What you will do | Whenever a line in the records below contains "rectangle", pick it out.

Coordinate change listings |
--

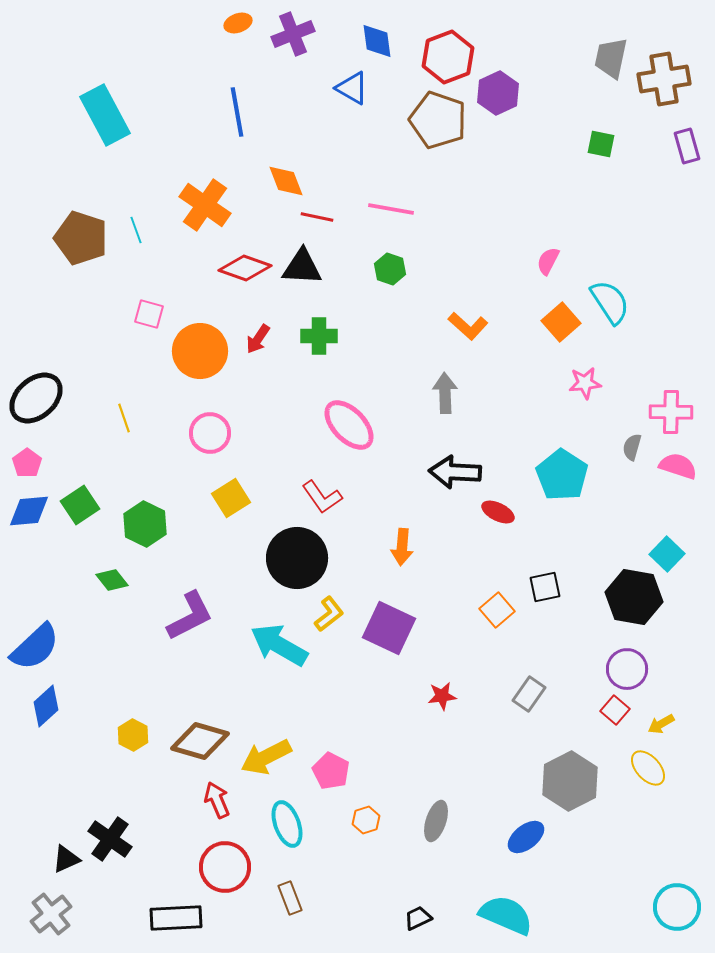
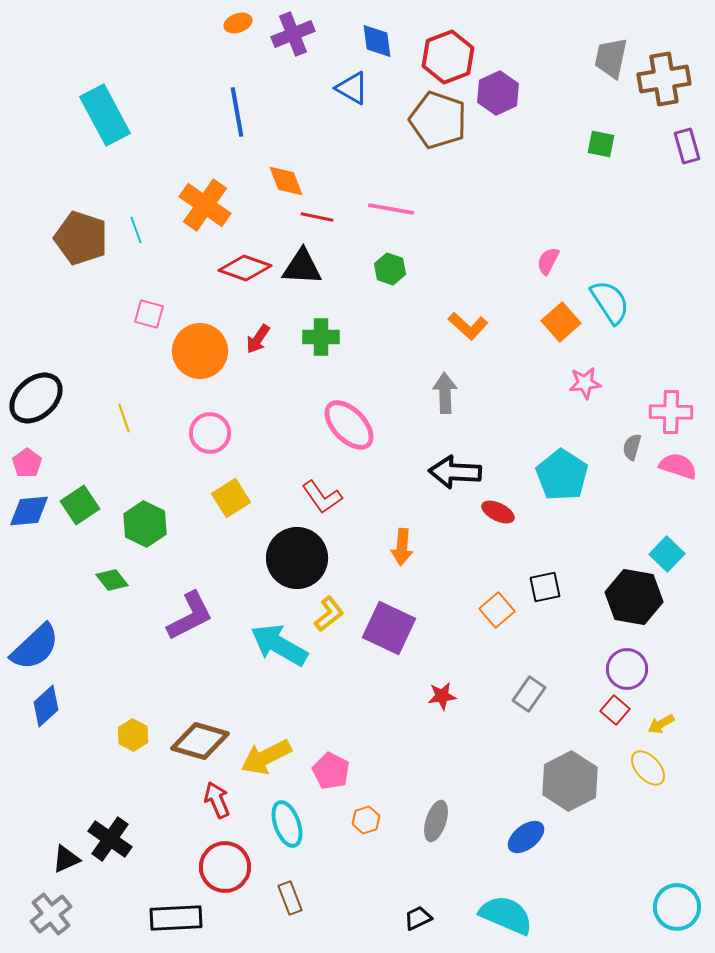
green cross at (319, 336): moved 2 px right, 1 px down
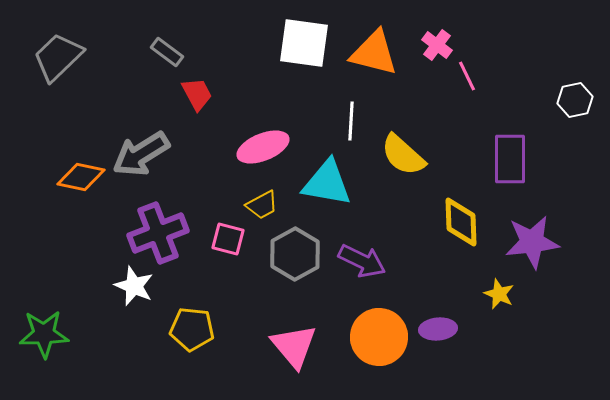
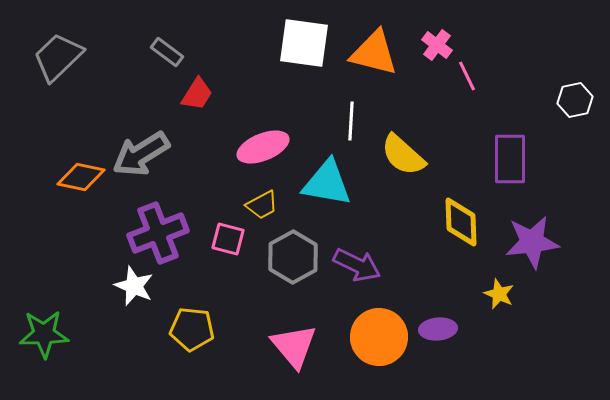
red trapezoid: rotated 60 degrees clockwise
gray hexagon: moved 2 px left, 3 px down
purple arrow: moved 5 px left, 4 px down
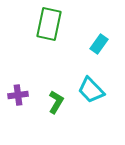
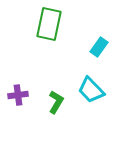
cyan rectangle: moved 3 px down
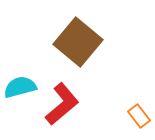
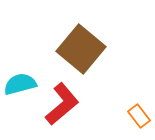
brown square: moved 3 px right, 7 px down
cyan semicircle: moved 3 px up
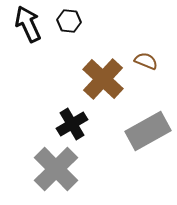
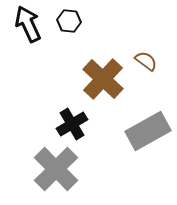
brown semicircle: rotated 15 degrees clockwise
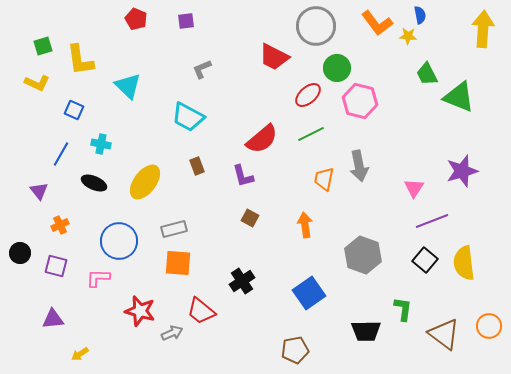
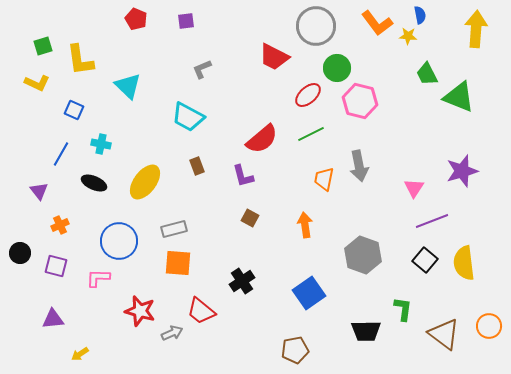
yellow arrow at (483, 29): moved 7 px left
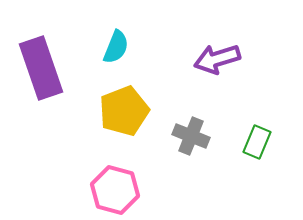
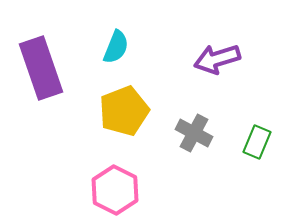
gray cross: moved 3 px right, 3 px up; rotated 6 degrees clockwise
pink hexagon: rotated 12 degrees clockwise
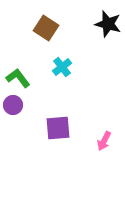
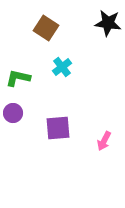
black star: moved 1 px up; rotated 8 degrees counterclockwise
green L-shape: rotated 40 degrees counterclockwise
purple circle: moved 8 px down
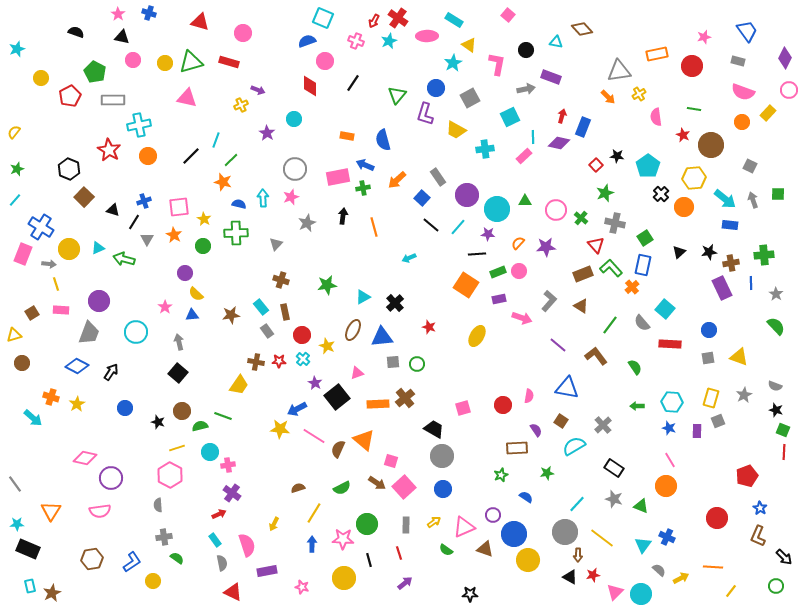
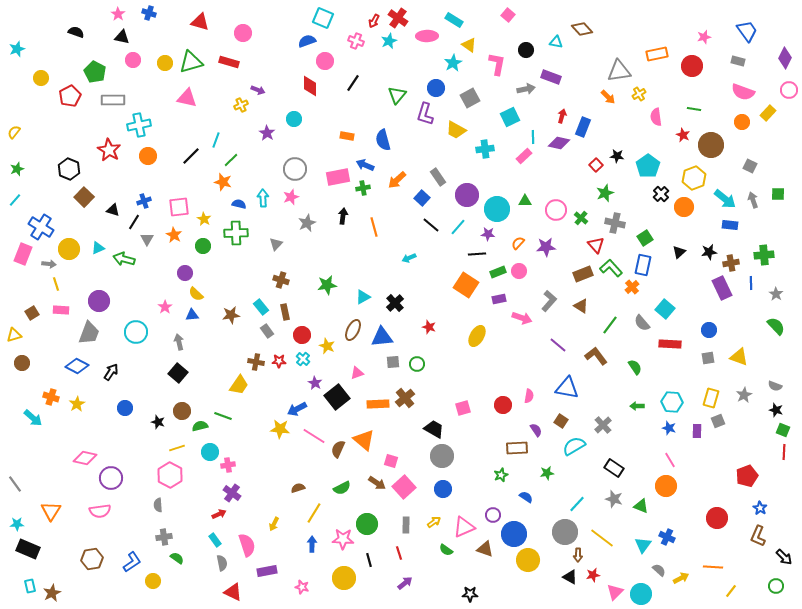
yellow hexagon at (694, 178): rotated 15 degrees counterclockwise
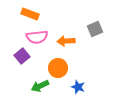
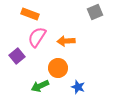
gray square: moved 17 px up
pink semicircle: rotated 130 degrees clockwise
purple square: moved 5 px left
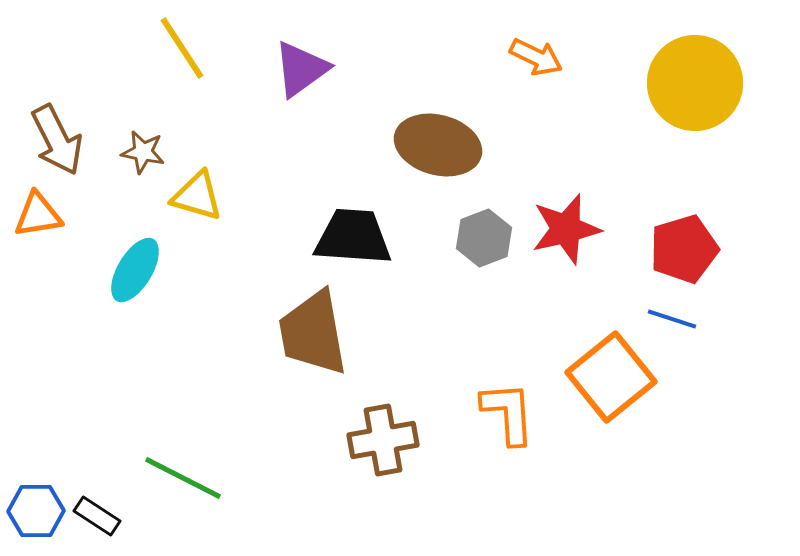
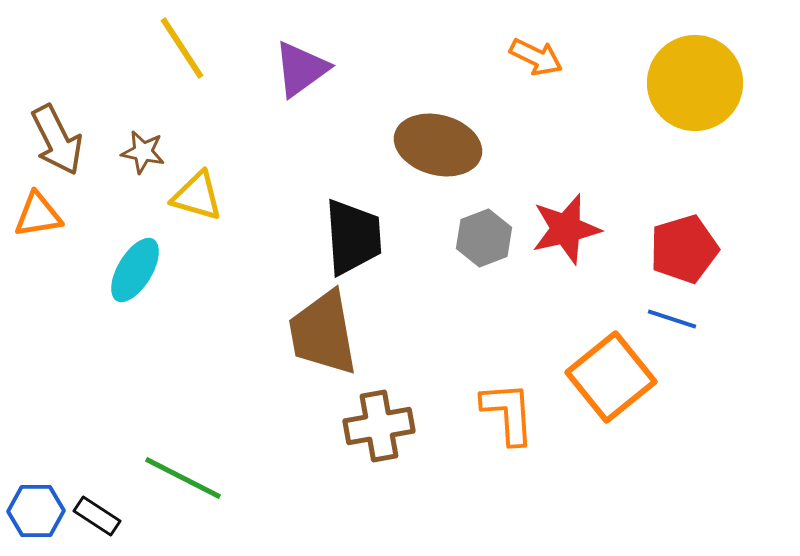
black trapezoid: rotated 82 degrees clockwise
brown trapezoid: moved 10 px right
brown cross: moved 4 px left, 14 px up
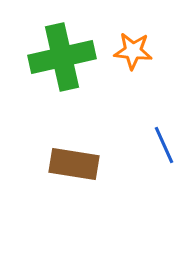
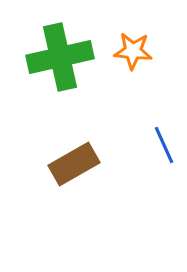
green cross: moved 2 px left
brown rectangle: rotated 39 degrees counterclockwise
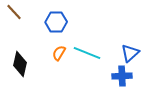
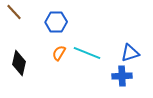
blue triangle: rotated 24 degrees clockwise
black diamond: moved 1 px left, 1 px up
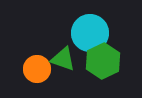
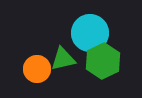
green triangle: rotated 32 degrees counterclockwise
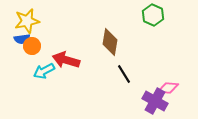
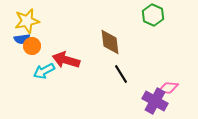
brown diamond: rotated 16 degrees counterclockwise
black line: moved 3 px left
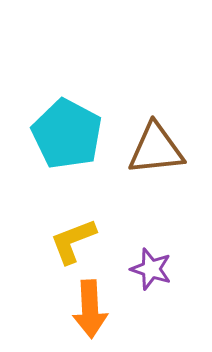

--

Written answer |
cyan rectangle: moved 3 px down
brown rectangle: rotated 39 degrees counterclockwise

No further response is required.